[THE PROBLEM]: Copy each line of the data below exactly, leaving out pictures.

[EXTRACTED DATA]:

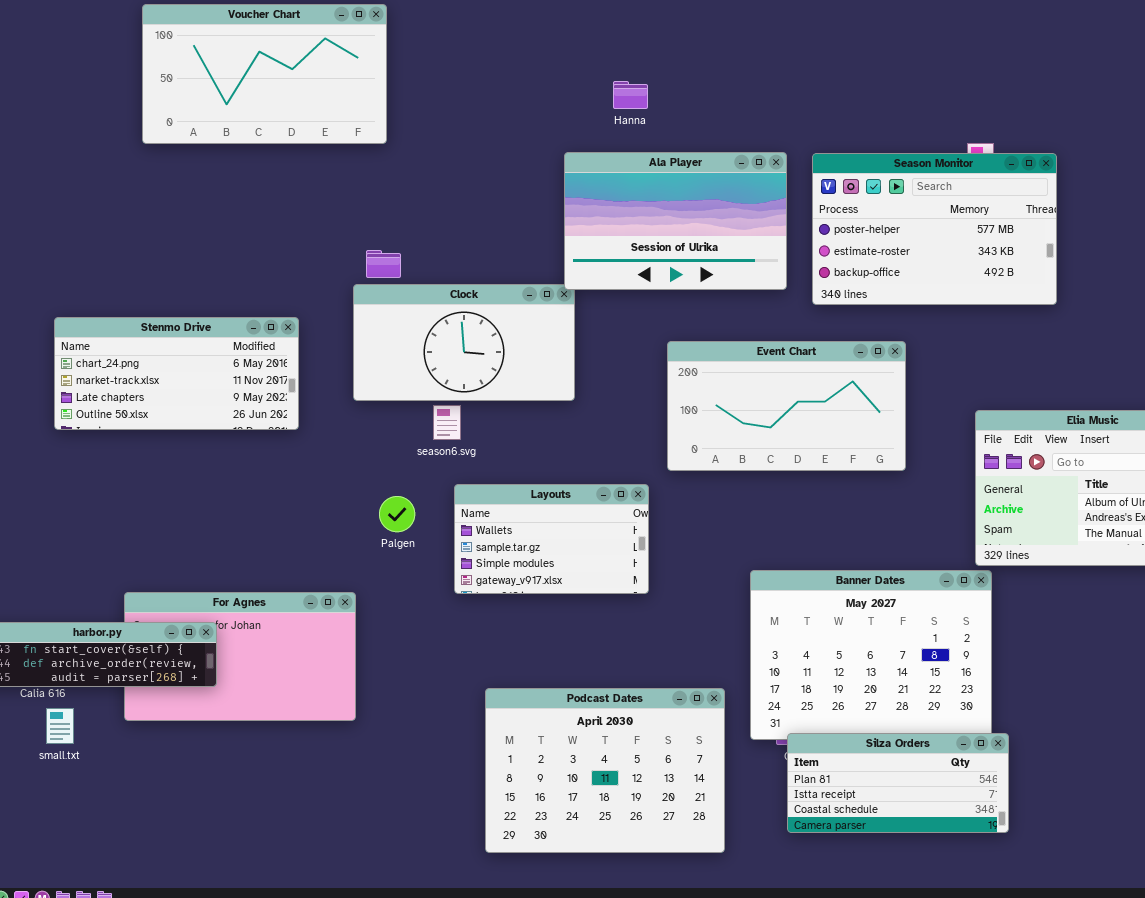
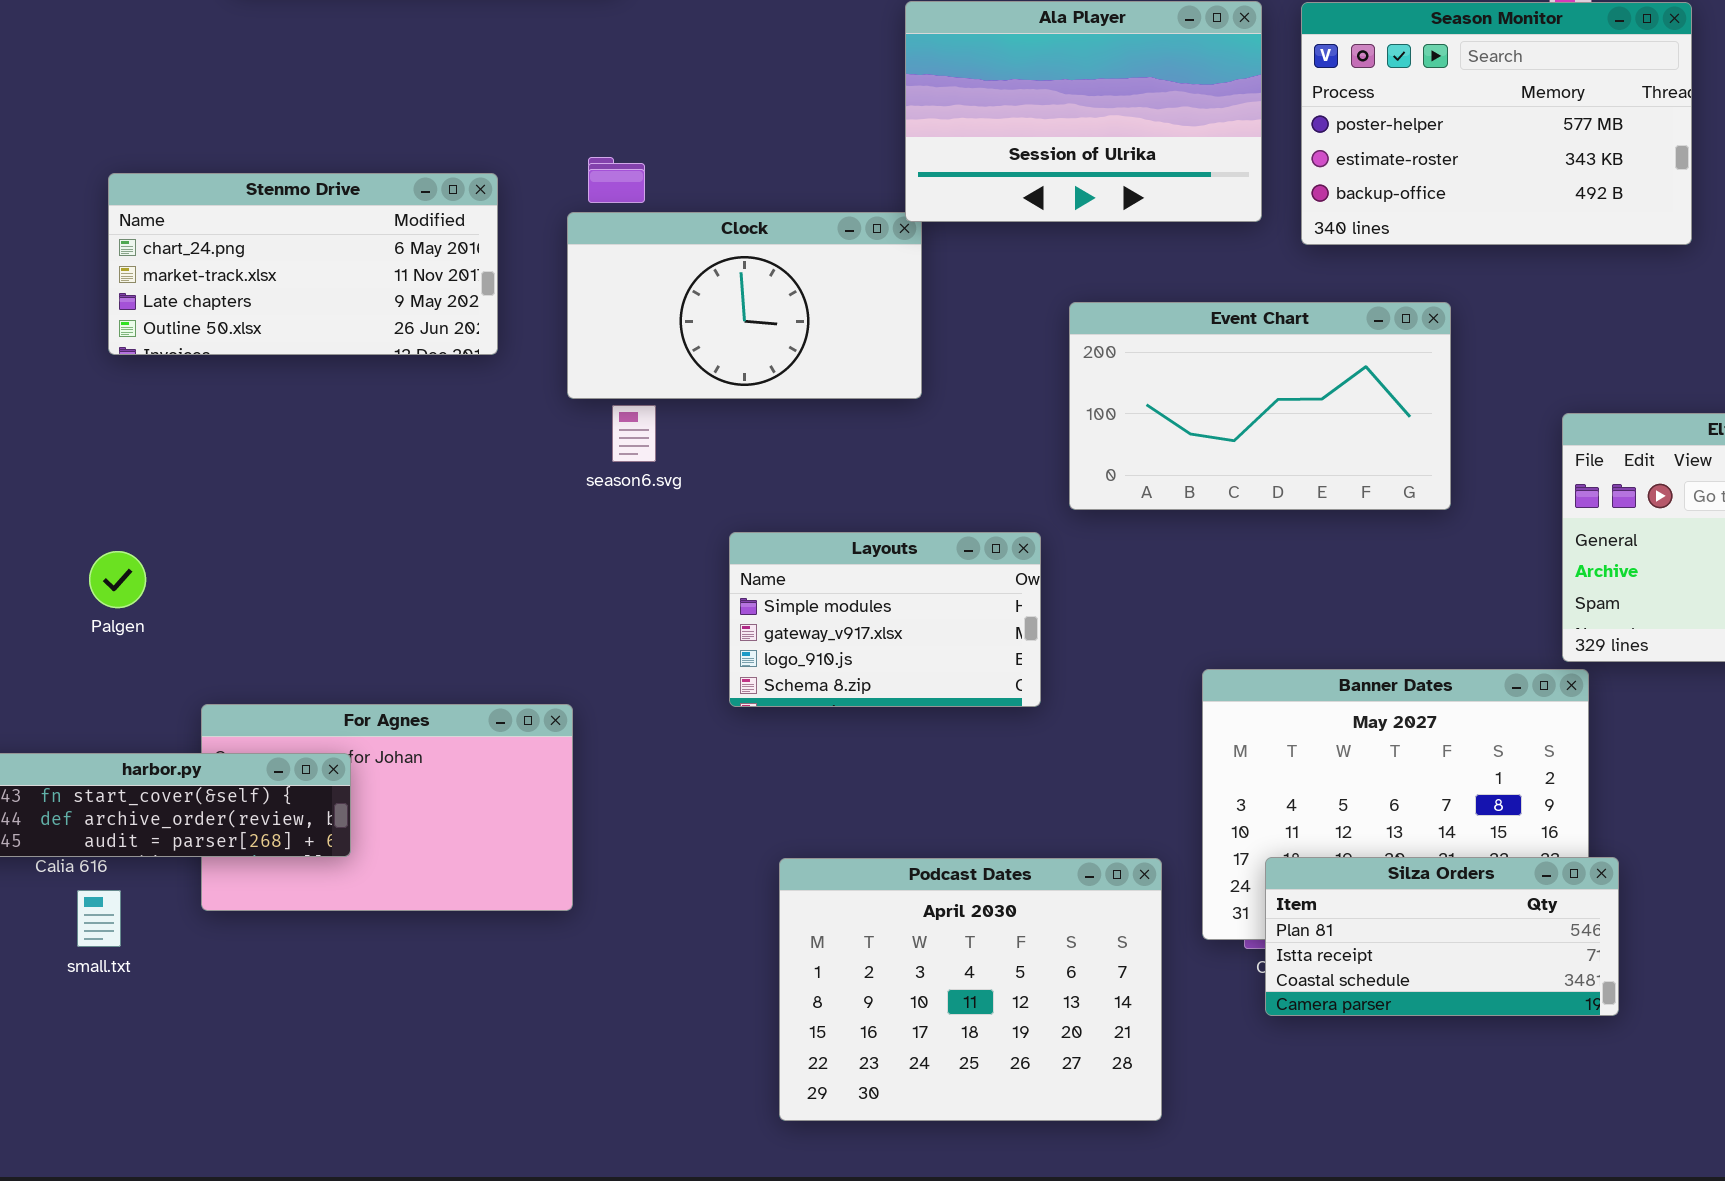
Stenmo Drive: [54,317,299,430] -> [108,173,498,355], moved
season6.svg: [433,405,461,440] -> [612,405,656,462], moved
Layouts: [454,484,649,594] -> [729,532,1041,707], scrolled down 2 rows
Palgen: [379,496,415,532] -> [89,551,146,608], moved
Silza Orders: [787,733,1009,833] -> [1265,857,1619,1016], moved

[WRITTEN ANSWER]:
Stenmo Drive: [54,317,299,430] -> [108,173,498,355], moved
season6.svg: [433,405,461,440] -> [612,405,656,462], moved
Layouts: [454,484,649,594] -> [729,532,1041,707], scrolled down 2 rows
Palgen: [379,496,415,532] -> [89,551,146,608], moved
Silza Orders: [787,733,1009,833] -> [1265,857,1619,1016], moved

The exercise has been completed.